- TASK REQUIREMENTS:
Reproduce each record exactly, leaving nothing out.

- INPUT MATERIAL:
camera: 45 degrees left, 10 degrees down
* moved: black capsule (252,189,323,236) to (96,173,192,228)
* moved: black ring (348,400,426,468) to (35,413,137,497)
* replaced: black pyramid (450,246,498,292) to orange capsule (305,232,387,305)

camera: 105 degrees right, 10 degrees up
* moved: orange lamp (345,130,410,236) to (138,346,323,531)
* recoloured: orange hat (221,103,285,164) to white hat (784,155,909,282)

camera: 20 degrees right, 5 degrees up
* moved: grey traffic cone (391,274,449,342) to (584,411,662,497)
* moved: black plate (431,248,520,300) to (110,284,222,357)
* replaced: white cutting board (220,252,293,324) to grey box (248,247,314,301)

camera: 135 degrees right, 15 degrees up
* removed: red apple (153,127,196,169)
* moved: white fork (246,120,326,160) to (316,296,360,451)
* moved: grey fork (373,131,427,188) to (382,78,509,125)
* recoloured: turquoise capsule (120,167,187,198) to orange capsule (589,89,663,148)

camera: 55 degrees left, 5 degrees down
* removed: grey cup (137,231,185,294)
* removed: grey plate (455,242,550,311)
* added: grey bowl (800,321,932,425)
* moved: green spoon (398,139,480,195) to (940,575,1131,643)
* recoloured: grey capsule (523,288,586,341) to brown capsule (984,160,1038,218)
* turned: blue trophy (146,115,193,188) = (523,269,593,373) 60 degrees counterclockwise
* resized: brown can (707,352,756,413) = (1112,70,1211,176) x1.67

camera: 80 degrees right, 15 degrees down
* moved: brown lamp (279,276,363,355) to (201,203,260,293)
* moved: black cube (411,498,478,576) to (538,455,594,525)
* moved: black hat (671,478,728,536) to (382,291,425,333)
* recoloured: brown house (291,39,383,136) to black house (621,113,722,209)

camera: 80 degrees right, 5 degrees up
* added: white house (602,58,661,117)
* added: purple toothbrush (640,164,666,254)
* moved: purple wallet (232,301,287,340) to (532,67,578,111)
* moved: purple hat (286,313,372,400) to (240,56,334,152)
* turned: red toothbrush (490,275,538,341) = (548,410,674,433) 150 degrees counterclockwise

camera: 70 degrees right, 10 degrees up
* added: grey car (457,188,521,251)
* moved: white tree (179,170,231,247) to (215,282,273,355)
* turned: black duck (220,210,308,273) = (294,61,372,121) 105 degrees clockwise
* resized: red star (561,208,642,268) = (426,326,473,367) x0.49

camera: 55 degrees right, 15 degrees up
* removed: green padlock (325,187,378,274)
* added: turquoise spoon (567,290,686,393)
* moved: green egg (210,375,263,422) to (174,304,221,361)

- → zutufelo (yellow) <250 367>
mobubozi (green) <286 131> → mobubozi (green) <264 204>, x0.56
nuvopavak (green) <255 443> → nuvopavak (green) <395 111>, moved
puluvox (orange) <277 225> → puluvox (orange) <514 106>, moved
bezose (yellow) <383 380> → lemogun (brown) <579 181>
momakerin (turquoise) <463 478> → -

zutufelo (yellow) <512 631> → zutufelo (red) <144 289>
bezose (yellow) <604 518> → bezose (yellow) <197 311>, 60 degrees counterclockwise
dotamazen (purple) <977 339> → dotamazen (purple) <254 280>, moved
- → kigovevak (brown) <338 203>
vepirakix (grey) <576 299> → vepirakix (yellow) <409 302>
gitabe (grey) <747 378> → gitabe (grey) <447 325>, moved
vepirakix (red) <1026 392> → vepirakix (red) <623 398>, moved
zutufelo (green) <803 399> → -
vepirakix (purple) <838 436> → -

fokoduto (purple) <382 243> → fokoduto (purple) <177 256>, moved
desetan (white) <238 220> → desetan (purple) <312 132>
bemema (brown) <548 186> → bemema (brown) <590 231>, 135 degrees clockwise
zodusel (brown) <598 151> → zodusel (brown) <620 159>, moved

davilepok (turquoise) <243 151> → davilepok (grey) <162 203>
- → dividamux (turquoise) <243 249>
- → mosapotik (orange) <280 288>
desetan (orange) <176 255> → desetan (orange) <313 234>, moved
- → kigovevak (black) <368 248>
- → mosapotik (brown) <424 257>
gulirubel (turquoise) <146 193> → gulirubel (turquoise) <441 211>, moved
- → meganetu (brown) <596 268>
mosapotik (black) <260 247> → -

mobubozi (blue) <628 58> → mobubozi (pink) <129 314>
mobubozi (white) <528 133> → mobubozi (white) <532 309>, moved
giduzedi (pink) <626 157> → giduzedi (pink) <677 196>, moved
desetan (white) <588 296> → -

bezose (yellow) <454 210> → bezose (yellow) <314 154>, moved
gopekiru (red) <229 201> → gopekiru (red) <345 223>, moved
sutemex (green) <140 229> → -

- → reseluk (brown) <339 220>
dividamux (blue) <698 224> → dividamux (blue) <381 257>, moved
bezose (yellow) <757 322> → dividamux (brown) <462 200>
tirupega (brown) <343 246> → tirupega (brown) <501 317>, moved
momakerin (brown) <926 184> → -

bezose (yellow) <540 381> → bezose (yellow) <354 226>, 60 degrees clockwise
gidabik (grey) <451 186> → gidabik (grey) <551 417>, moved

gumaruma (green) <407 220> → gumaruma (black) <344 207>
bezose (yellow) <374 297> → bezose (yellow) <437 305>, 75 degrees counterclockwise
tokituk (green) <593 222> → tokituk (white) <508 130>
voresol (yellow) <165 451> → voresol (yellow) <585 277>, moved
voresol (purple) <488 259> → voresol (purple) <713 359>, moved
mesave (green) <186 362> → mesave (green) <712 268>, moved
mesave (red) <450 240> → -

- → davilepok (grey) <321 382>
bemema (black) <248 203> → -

- SOLUTION TO THIS TASK:
camera: 45 degrees left, 10 degrees down
* moved: black capsule (252,189,323,236) to (96,173,192,228)
* moved: black ring (348,400,426,468) to (35,413,137,497)
* replaced: black pyramid (450,246,498,292) to orange capsule (305,232,387,305)

camera: 105 degrees right, 10 degrees up
* moved: orange lamp (345,130,410,236) to (138,346,323,531)
* recoloured: orange hat (221,103,285,164) to white hat (784,155,909,282)

camera: 20 degrees right, 5 degrees up
* moved: grey traffic cone (391,274,449,342) to (584,411,662,497)
* moved: black plate (431,248,520,300) to (110,284,222,357)
* replaced: white cutting board (220,252,293,324) to grey box (248,247,314,301)

camera: 135 degrees right, 15 degrees up
* removed: red apple (153,127,196,169)
* moved: white fork (246,120,326,160) to (316,296,360,451)
* moved: grey fork (373,131,427,188) to (382,78,509,125)
* recoloured: turquoise capsule (120,167,187,198) to orange capsule (589,89,663,148)

camera: 55 degrees left, 5 degrees down
* removed: grey cup (137,231,185,294)
* removed: grey plate (455,242,550,311)
* added: grey bowl (800,321,932,425)
* moved: green spoon (398,139,480,195) to (940,575,1131,643)
* recoloured: grey capsule (523,288,586,341) to brown capsule (984,160,1038,218)
* turned: blue trophy (146,115,193,188) = (523,269,593,373) 60 degrees counterclockwise
* resized: brown can (707,352,756,413) = (1112,70,1211,176) x1.67

camera: 80 degrees right, 15 degrees down
* moved: brown lamp (279,276,363,355) to (201,203,260,293)
* moved: black cube (411,498,478,576) to (538,455,594,525)
* moved: black hat (671,478,728,536) to (382,291,425,333)
* recoloured: brown house (291,39,383,136) to black house (621,113,722,209)

camera: 80 degrees right, 5 degrees up
* added: white house (602,58,661,117)
* added: purple toothbrush (640,164,666,254)
* moved: purple wallet (232,301,287,340) to (532,67,578,111)
* moved: purple hat (286,313,372,400) to (240,56,334,152)
* turned: red toothbrush (490,275,538,341) = (548,410,674,433) 150 degrees counterclockwise

camera: 70 degrees right, 10 degrees up
* added: grey car (457,188,521,251)
* moved: white tree (179,170,231,247) to (215,282,273,355)
* turned: black duck (220,210,308,273) = (294,61,372,121) 105 degrees clockwise
* resized: red star (561,208,642,268) = (426,326,473,367) x0.49

camera: 55 degrees right, 15 degrees up
* removed: green padlock (325,187,378,274)
* added: turquoise spoon (567,290,686,393)
* moved: green egg (210,375,263,422) to (174,304,221,361)

- → zutufelo (yellow) <250 367>
mobubozi (green) <286 131> → mobubozi (green) <264 204>, x0.56
nuvopavak (green) <255 443> → nuvopavak (green) <395 111>, moved
puluvox (orange) <277 225> → puluvox (orange) <514 106>, moved
bezose (yellow) <383 380> → lemogun (brown) <579 181>
momakerin (turquoise) <463 478> → -

zutufelo (yellow) <512 631> → zutufelo (red) <144 289>
bezose (yellow) <604 518> → bezose (yellow) <197 311>, 60 degrees counterclockwise
dotamazen (purple) <977 339> → dotamazen (purple) <254 280>, moved
- → kigovevak (brown) <338 203>
vepirakix (grey) <576 299> → vepirakix (yellow) <409 302>
gitabe (grey) <747 378> → gitabe (grey) <447 325>, moved
vepirakix (red) <1026 392> → vepirakix (red) <623 398>, moved
zutufelo (green) <803 399> → -
vepirakix (purple) <838 436> → -

fokoduto (purple) <382 243> → fokoduto (purple) <177 256>, moved
desetan (white) <238 220> → desetan (purple) <312 132>
bemema (brown) <548 186> → bemema (brown) <590 231>, 135 degrees clockwise
zodusel (brown) <598 151> → zodusel (brown) <620 159>, moved

davilepok (turquoise) <243 151> → davilepok (grey) <162 203>
- → dividamux (turquoise) <243 249>
- → mosapotik (orange) <280 288>
desetan (orange) <176 255> → desetan (orange) <313 234>, moved
- → kigovevak (black) <368 248>
- → mosapotik (brown) <424 257>
gulirubel (turquoise) <146 193> → gulirubel (turquoise) <441 211>, moved
- → meganetu (brown) <596 268>
mosapotik (black) <260 247> → -

mobubozi (blue) <628 58> → mobubozi (pink) <129 314>
mobubozi (white) <528 133> → mobubozi (white) <532 309>, moved
giduzedi (pink) <626 157> → giduzedi (pink) <677 196>, moved
desetan (white) <588 296> → -

bezose (yellow) <454 210> → bezose (yellow) <314 154>, moved
gopekiru (red) <229 201> → gopekiru (red) <345 223>, moved
sutemex (green) <140 229> → -

- → reseluk (brown) <339 220>
dividamux (blue) <698 224> → dividamux (blue) <381 257>, moved
bezose (yellow) <757 322> → dividamux (brown) <462 200>
tirupega (brown) <343 246> → tirupega (brown) <501 317>, moved
momakerin (brown) <926 184> → -

bezose (yellow) <540 381> → bezose (yellow) <354 226>, 60 degrees clockwise
gidabik (grey) <451 186> → gidabik (grey) <551 417>, moved

gumaruma (green) <407 220> → gumaruma (black) <344 207>
bezose (yellow) <374 297> → bezose (yellow) <437 305>, 75 degrees counterclockwise
tokituk (green) <593 222> → tokituk (white) <508 130>
voresol (yellow) <165 451> → voresol (yellow) <585 277>, moved
voresol (purple) <488 259> → voresol (purple) <713 359>, moved
mesave (green) <186 362> → mesave (green) <712 268>, moved
mesave (red) <450 240> → -

- → davilepok (grey) <321 382>
bemema (black) <248 203> → -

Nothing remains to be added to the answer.